- [TASK TO CARRY OUT]: Below are lines of data, and only some are wanted. Please repeat exactly those from the line that has "D1: zener 9.1V" through the line that has "U2: SA555 -> ICM7555".

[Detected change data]

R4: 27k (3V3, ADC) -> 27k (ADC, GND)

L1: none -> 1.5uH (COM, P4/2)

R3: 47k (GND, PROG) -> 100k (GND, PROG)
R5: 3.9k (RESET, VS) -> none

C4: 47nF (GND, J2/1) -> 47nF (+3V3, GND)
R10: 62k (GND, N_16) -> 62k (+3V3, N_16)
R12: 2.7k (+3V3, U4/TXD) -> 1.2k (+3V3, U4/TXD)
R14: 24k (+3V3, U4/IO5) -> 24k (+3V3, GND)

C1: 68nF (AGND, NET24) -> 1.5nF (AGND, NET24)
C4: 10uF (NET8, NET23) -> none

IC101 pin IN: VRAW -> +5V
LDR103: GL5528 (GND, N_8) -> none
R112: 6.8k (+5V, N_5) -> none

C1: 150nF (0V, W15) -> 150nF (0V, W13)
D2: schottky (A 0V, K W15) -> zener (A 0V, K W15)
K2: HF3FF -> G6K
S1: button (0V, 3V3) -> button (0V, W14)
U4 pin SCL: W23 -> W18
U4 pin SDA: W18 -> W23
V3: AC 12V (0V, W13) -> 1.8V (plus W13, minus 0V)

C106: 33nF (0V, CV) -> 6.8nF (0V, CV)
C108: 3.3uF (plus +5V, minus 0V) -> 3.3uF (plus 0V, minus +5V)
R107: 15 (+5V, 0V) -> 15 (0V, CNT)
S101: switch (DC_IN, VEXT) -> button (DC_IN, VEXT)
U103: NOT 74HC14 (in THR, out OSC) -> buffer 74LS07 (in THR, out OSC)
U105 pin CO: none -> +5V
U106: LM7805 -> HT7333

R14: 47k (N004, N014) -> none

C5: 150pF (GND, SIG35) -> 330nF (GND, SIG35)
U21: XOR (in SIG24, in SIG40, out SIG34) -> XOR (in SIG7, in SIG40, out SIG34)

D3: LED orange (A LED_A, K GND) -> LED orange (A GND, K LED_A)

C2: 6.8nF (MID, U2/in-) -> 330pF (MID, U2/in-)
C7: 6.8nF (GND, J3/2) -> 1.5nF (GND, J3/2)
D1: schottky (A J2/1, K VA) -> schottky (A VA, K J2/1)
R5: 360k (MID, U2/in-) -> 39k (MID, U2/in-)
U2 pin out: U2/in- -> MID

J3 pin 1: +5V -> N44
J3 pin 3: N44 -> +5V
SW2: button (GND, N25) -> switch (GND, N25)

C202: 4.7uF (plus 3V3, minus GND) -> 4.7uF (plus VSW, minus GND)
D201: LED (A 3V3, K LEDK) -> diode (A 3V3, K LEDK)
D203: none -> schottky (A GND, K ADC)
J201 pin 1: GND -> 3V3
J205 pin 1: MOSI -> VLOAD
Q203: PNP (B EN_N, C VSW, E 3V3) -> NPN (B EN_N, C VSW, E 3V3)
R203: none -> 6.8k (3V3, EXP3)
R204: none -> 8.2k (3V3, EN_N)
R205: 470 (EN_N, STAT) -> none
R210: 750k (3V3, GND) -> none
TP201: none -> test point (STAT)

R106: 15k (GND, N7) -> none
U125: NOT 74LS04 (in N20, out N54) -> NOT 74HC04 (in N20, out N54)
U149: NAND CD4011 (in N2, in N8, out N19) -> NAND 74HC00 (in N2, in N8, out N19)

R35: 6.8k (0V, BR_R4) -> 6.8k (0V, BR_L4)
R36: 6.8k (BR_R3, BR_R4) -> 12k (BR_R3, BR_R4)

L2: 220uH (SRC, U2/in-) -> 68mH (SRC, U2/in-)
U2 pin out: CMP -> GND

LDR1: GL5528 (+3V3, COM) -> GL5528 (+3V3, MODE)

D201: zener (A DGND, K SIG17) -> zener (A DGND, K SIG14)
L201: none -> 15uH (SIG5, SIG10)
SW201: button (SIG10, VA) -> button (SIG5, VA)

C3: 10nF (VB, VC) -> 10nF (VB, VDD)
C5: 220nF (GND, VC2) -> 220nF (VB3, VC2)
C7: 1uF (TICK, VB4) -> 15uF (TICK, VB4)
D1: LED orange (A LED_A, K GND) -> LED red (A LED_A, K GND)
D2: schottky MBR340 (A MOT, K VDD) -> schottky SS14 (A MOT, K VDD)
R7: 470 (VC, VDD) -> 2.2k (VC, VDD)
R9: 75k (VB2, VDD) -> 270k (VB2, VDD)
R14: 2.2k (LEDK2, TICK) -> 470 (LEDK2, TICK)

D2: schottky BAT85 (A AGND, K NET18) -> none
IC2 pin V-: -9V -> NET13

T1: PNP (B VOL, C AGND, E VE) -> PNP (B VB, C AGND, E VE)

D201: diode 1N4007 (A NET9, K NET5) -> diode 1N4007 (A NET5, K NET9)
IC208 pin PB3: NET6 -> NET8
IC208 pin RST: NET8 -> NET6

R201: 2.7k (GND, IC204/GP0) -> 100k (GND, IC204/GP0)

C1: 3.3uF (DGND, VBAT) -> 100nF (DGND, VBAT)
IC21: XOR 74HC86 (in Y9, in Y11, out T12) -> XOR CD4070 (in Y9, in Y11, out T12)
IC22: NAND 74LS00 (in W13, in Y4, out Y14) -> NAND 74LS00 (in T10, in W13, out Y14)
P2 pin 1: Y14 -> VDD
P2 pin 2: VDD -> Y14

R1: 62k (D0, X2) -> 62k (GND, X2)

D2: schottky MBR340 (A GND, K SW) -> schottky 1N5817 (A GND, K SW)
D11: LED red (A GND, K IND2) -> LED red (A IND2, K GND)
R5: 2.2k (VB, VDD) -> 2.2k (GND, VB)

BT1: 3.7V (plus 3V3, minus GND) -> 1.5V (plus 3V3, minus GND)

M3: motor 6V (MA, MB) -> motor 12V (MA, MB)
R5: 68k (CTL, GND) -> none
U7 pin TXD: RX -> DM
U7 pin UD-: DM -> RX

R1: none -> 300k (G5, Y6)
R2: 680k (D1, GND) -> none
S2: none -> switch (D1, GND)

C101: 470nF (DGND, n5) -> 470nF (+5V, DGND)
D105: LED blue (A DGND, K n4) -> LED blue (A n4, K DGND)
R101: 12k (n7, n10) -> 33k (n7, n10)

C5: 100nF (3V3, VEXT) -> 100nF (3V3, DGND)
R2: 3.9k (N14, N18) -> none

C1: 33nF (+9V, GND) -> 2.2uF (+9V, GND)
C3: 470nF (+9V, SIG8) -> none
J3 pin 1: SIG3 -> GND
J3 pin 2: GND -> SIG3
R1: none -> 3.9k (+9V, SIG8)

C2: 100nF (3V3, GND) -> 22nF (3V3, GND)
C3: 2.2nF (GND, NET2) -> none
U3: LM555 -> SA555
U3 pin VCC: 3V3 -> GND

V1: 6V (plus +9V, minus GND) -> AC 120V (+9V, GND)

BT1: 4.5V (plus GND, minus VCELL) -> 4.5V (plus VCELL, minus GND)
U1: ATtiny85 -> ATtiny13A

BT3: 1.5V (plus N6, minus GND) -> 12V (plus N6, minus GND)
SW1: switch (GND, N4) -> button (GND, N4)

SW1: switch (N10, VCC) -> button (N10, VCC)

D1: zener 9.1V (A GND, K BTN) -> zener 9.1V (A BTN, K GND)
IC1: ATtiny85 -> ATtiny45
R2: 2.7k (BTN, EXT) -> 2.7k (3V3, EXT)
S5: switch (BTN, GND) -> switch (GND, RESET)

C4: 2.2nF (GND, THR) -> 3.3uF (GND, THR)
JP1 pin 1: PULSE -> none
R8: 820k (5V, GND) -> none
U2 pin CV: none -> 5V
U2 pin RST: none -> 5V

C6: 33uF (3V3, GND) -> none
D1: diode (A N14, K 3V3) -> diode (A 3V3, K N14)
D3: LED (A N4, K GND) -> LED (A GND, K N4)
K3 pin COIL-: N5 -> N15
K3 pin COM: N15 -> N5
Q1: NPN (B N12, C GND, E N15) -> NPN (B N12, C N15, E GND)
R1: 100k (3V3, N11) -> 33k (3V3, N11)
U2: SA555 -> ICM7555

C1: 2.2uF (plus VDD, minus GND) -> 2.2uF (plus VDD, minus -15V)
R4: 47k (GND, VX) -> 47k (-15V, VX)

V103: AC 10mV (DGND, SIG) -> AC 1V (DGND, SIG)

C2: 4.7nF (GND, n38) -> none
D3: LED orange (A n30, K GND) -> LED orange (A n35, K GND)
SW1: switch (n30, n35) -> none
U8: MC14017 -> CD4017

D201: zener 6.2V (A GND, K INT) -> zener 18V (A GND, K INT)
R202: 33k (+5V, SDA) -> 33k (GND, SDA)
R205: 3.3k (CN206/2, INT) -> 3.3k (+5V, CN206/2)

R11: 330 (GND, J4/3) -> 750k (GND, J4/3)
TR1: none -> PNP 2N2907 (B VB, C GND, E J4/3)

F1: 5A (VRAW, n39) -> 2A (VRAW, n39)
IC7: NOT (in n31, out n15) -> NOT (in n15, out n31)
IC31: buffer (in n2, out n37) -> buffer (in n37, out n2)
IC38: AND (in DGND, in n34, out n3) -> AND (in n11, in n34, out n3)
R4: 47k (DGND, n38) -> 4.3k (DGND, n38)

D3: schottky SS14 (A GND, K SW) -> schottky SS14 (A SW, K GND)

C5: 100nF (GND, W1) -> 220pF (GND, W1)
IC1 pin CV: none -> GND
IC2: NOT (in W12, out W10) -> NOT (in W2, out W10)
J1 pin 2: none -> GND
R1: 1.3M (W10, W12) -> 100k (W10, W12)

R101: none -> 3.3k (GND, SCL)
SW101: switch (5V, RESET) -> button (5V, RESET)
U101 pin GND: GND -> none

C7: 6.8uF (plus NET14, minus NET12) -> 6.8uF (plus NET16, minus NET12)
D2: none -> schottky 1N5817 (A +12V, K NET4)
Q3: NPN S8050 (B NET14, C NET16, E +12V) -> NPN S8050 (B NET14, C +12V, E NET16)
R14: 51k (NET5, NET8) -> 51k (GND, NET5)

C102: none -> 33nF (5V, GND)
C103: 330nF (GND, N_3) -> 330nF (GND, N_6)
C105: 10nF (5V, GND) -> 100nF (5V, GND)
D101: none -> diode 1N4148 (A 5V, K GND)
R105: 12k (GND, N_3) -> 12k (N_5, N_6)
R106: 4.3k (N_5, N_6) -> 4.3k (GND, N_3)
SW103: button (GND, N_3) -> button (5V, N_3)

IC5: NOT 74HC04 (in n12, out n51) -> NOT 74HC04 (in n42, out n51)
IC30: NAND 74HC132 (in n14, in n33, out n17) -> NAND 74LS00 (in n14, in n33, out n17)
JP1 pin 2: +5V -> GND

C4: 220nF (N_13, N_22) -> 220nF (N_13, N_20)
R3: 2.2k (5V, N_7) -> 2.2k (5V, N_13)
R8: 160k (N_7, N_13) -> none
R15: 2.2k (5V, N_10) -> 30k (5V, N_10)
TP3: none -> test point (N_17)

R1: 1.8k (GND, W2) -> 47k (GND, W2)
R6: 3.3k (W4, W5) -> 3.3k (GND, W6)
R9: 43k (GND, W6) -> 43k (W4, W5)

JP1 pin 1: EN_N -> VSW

- [RESPONSE TO THE TASK]:
D1: zener 9.1V (A GND, K BTN) -> zener 9.1V (A BTN, K GND)
IC1: ATtiny85 -> ATtiny45
R2: 2.7k (BTN, EXT) -> 2.7k (3V3, EXT)
S5: switch (BTN, GND) -> switch (GND, RESET)

C4: 2.2nF (GND, THR) -> 3.3uF (GND, THR)
JP1 pin 1: PULSE -> none
R8: 820k (5V, GND) -> none
U2 pin CV: none -> 5V
U2 pin RST: none -> 5V

C6: 33uF (3V3, GND) -> none
D1: diode (A N14, K 3V3) -> diode (A 3V3, K N14)
D3: LED (A N4, K GND) -> LED (A GND, K N4)
K3 pin COIL-: N5 -> N15
K3 pin COM: N15 -> N5
Q1: NPN (B N12, C GND, E N15) -> NPN (B N12, C N15, E GND)
R1: 100k (3V3, N11) -> 33k (3V3, N11)
U2: SA555 -> ICM7555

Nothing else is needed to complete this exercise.